> _Collected data_:

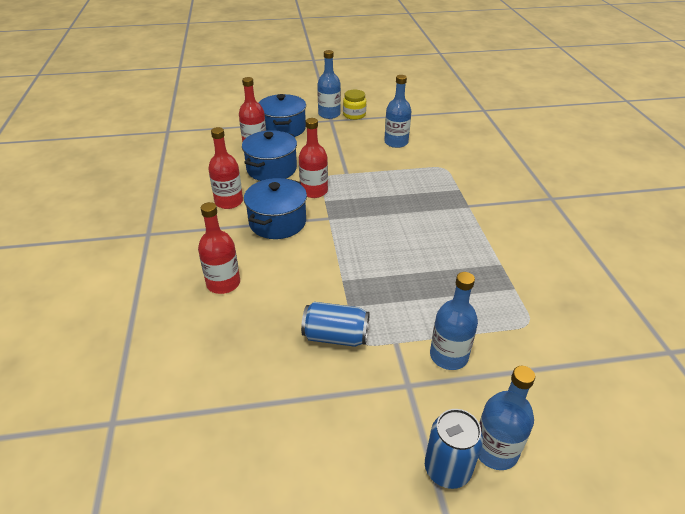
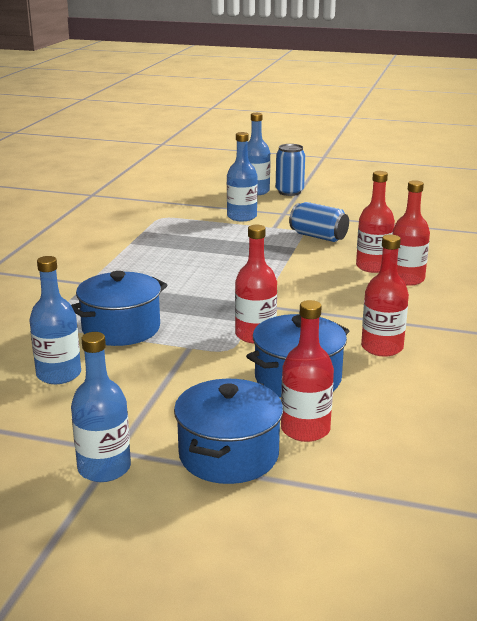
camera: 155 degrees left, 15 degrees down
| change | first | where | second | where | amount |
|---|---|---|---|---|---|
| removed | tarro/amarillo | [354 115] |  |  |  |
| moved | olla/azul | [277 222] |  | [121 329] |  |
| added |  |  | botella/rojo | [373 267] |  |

--

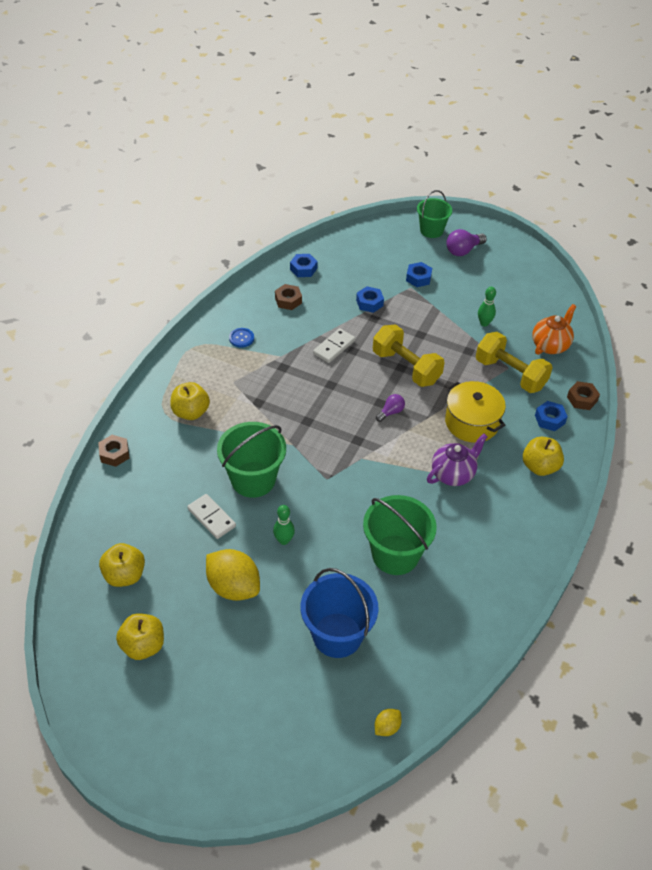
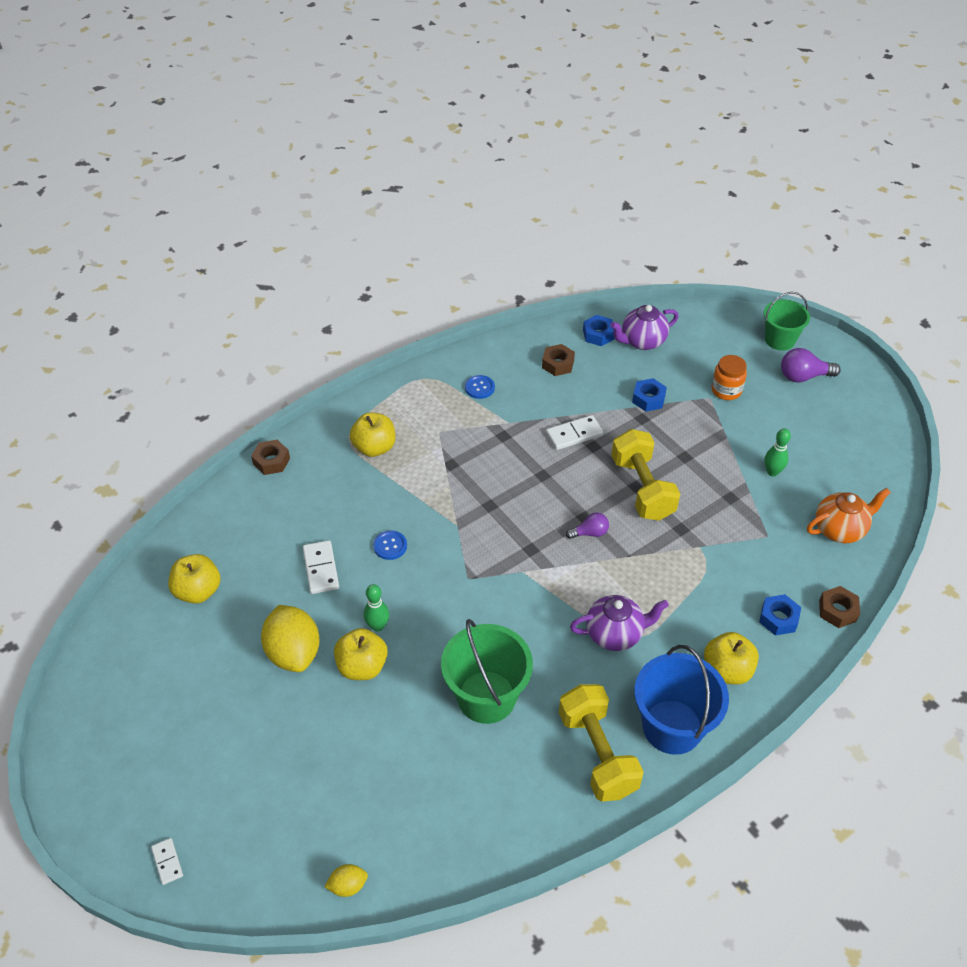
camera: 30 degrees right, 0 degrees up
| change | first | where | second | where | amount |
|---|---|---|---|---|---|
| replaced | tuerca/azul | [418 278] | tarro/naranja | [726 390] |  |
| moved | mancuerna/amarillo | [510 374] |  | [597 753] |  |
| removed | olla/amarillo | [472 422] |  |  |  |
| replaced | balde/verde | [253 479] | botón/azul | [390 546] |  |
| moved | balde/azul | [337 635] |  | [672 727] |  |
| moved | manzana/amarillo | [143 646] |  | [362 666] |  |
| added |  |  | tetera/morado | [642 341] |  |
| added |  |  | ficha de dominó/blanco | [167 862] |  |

* * *

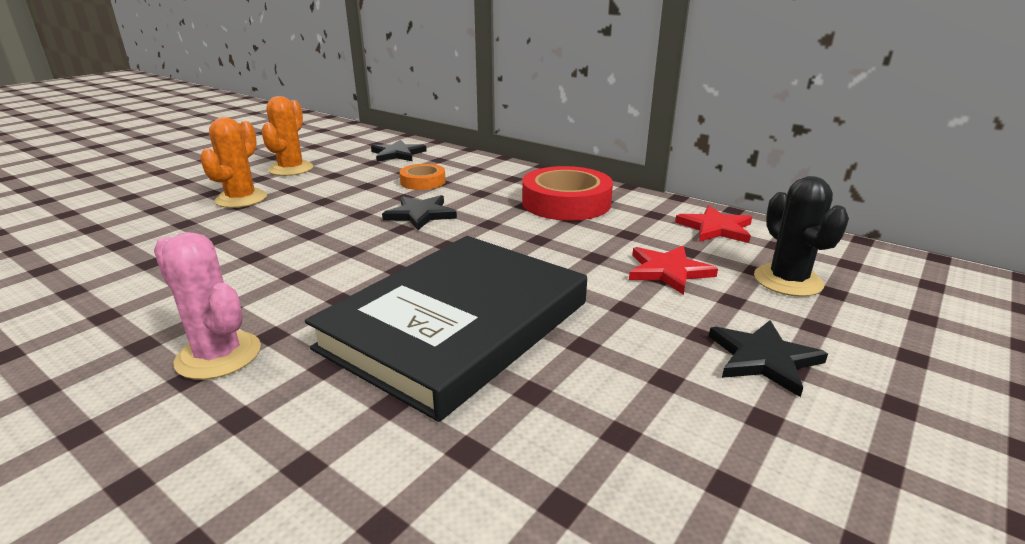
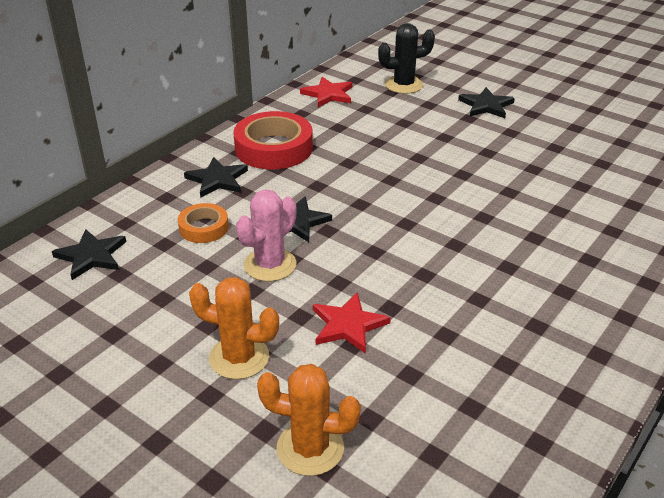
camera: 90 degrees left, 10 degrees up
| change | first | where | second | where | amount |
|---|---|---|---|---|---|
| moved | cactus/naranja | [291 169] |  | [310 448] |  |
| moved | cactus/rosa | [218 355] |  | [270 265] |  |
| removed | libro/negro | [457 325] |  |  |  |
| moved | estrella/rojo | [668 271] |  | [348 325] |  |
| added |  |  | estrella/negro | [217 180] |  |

> _EXERCISE BRIEF_: Spot every line in the entries that includes the word "cactus", and copy each one out.

> _SOLVED EXERCISE_:
| moved | cactus/naranja | [291 169] |  | [310 448] |  |
| moved | cactus/rosa | [218 355] |  | [270 265] |  |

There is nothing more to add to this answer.